BEGIN Task data

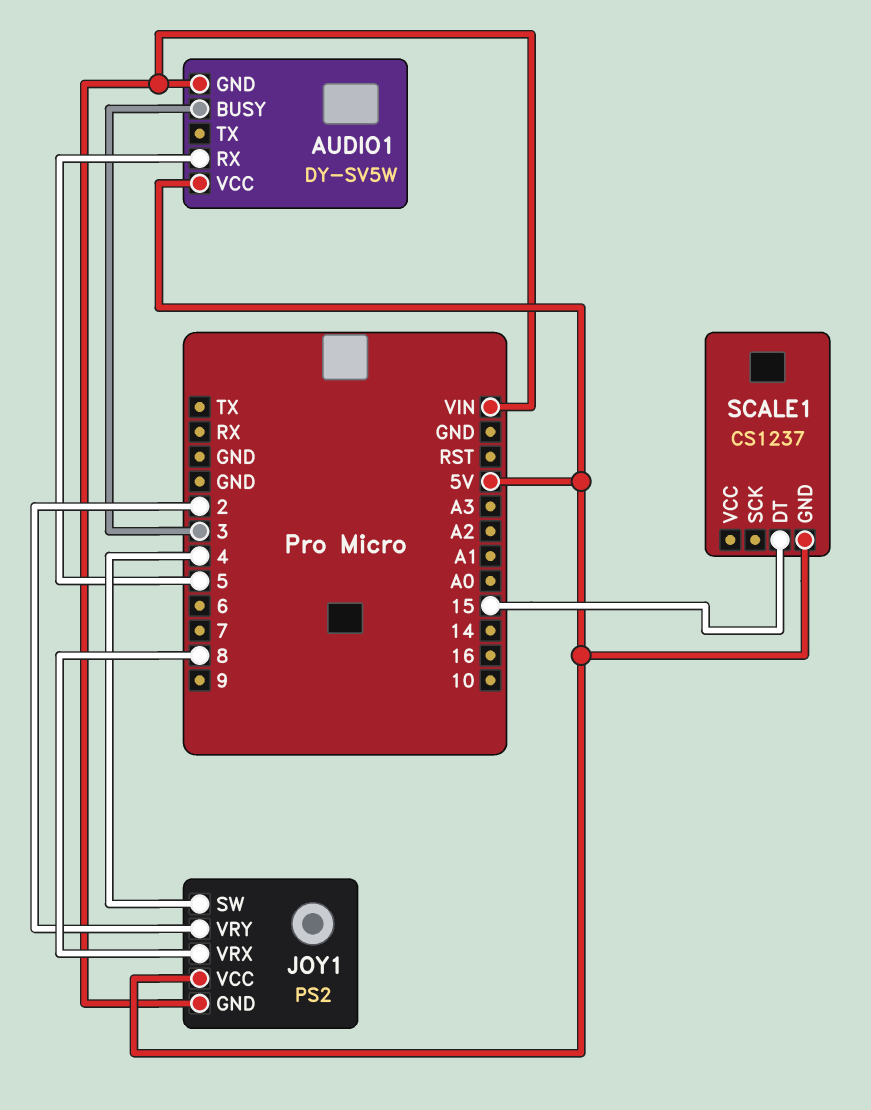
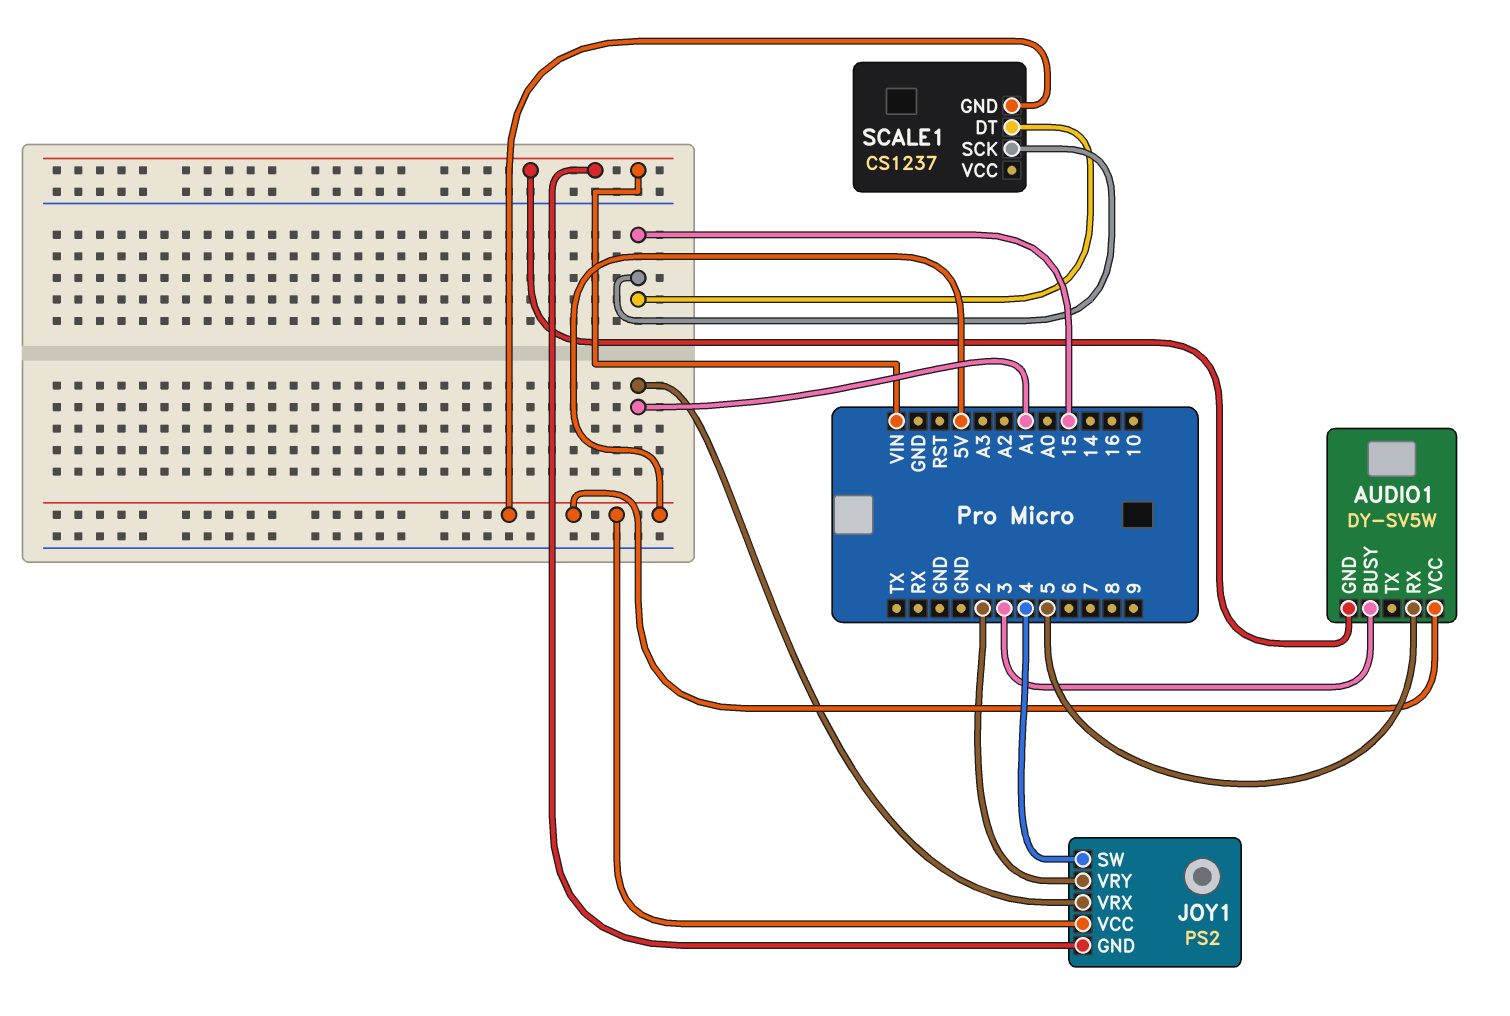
JOY1 pin VRX: 8 -> A1
SCALE1 pin SCK: none -> 15

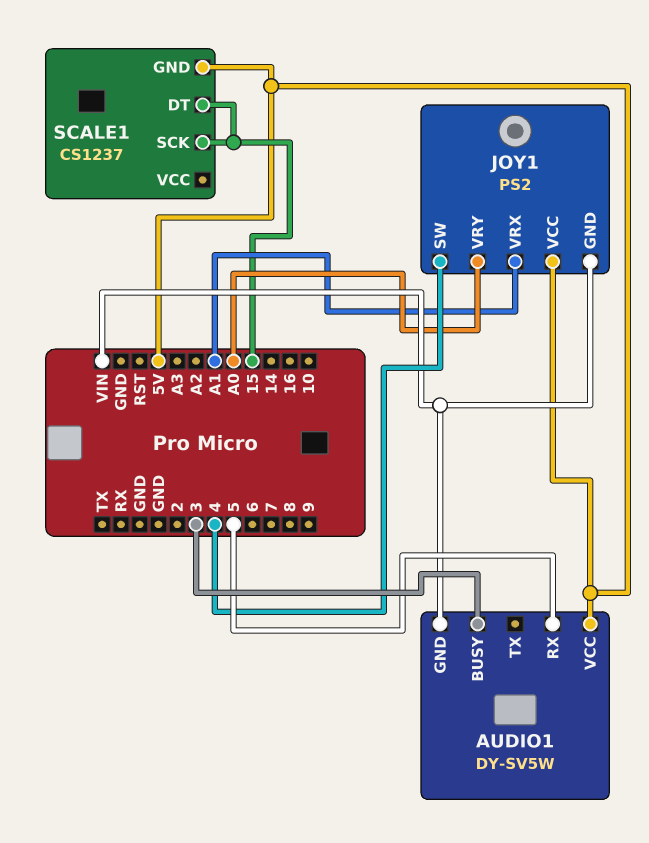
JOY1 pin VRY: 2 -> A0

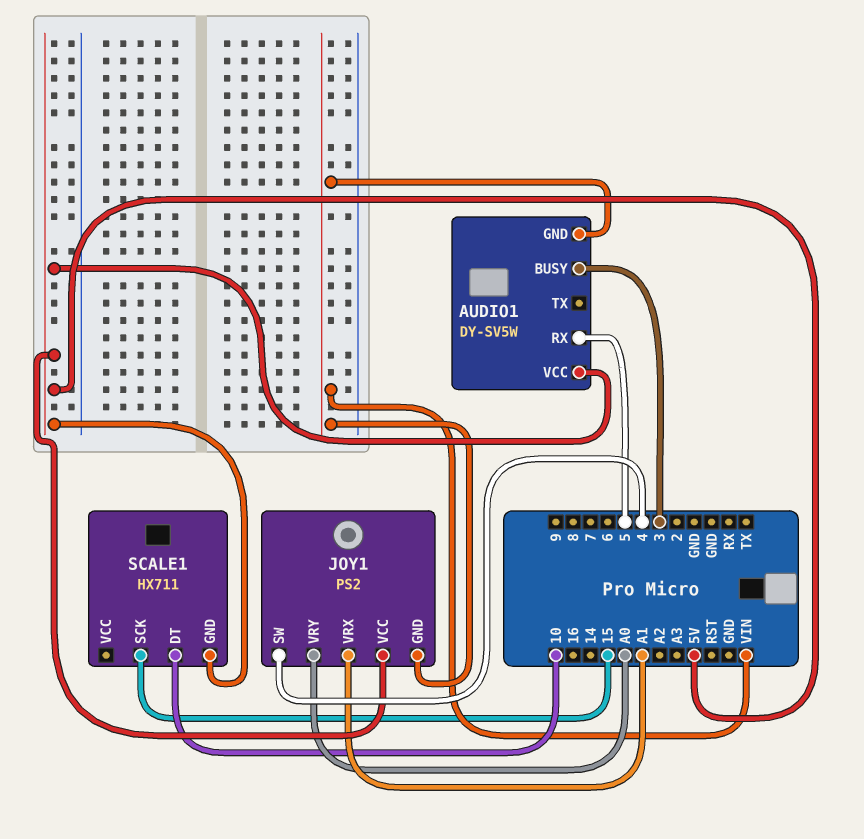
SCALE1: CS1237 -> HX711
SCALE1 pin DT: 15 -> 10

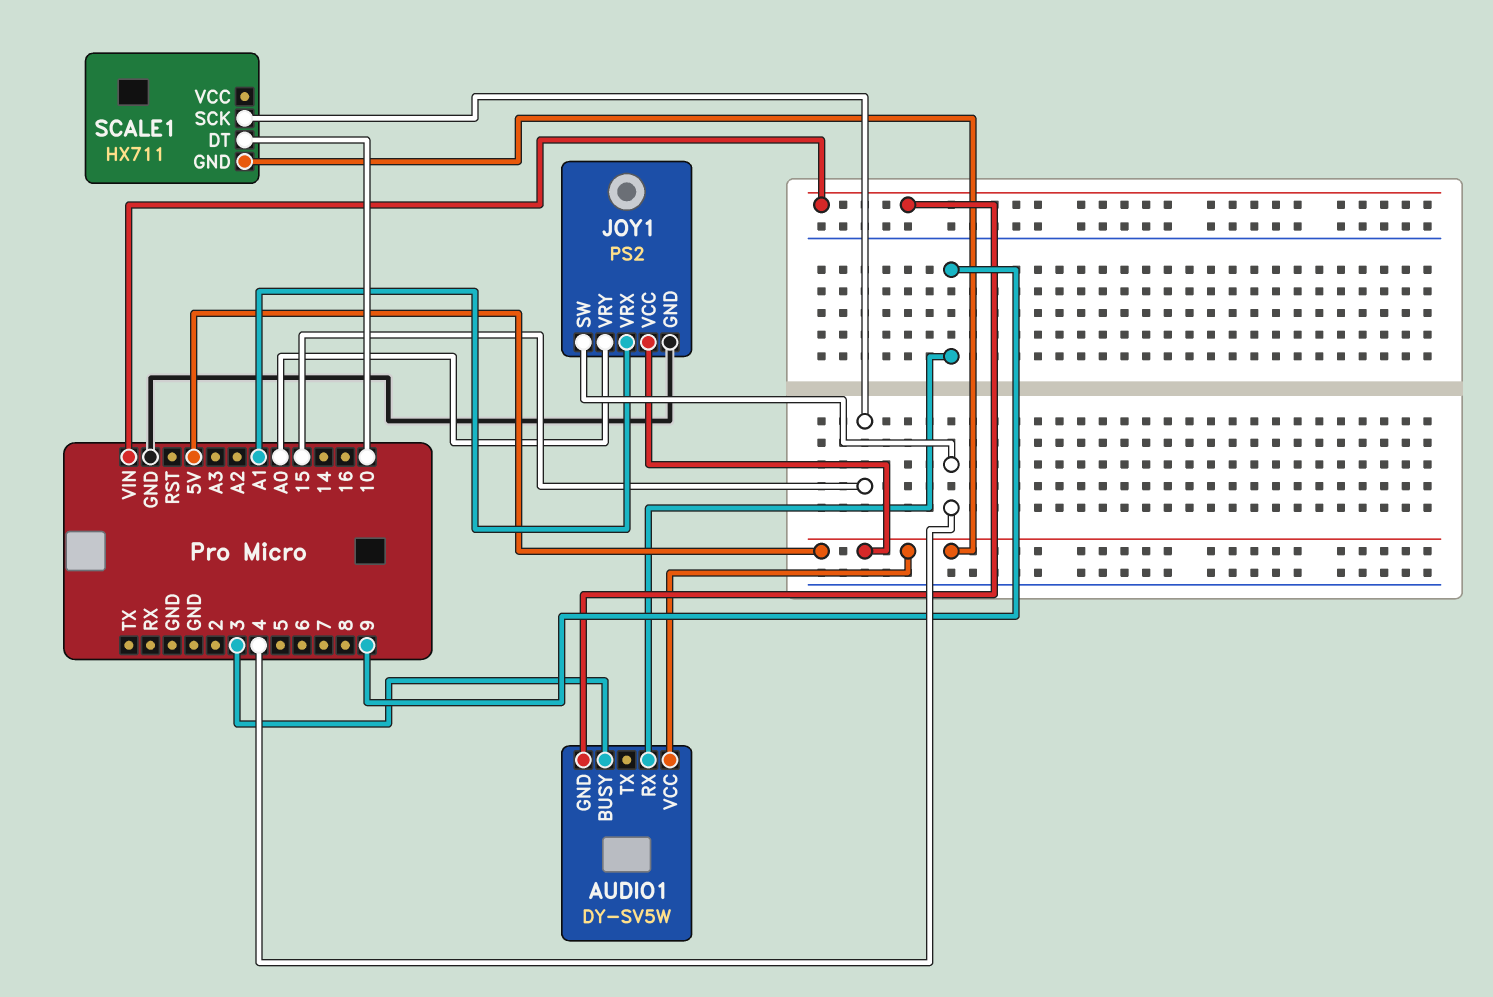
AUDIO1 pin RX: 5 -> 9
JOY1 pin GND: VIN -> GND

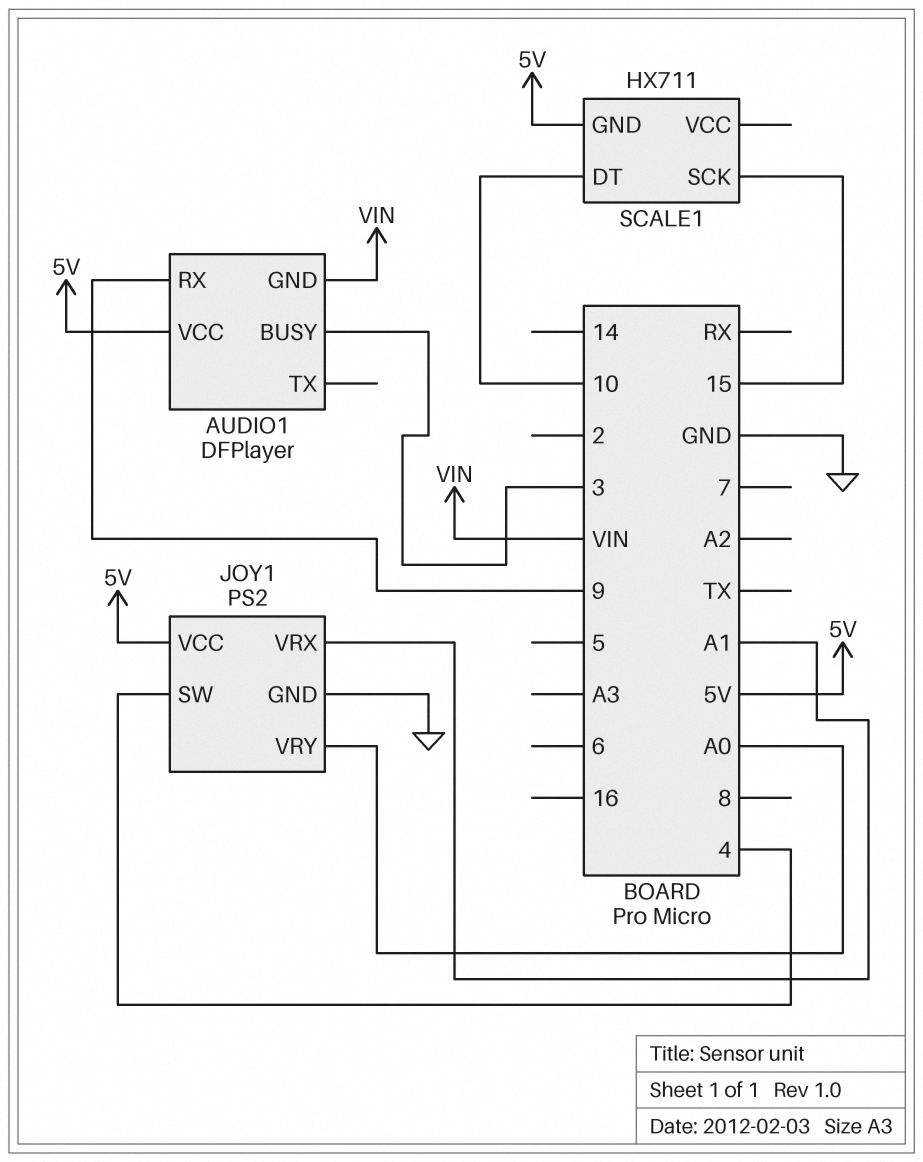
AUDIO1: DY-SV5W -> DFPlayer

END Task data

What the exercise asks –
An exact copy of the entries, without any pictures, is what the answer should be.

Answer area –
JOY1 pin VRX: 8 -> A1
SCALE1 pin SCK: none -> 15

JOY1 pin VRY: 2 -> A0

SCALE1: CS1237 -> HX711
SCALE1 pin DT: 15 -> 10

AUDIO1 pin RX: 5 -> 9
JOY1 pin GND: VIN -> GND

AUDIO1: DY-SV5W -> DFPlayer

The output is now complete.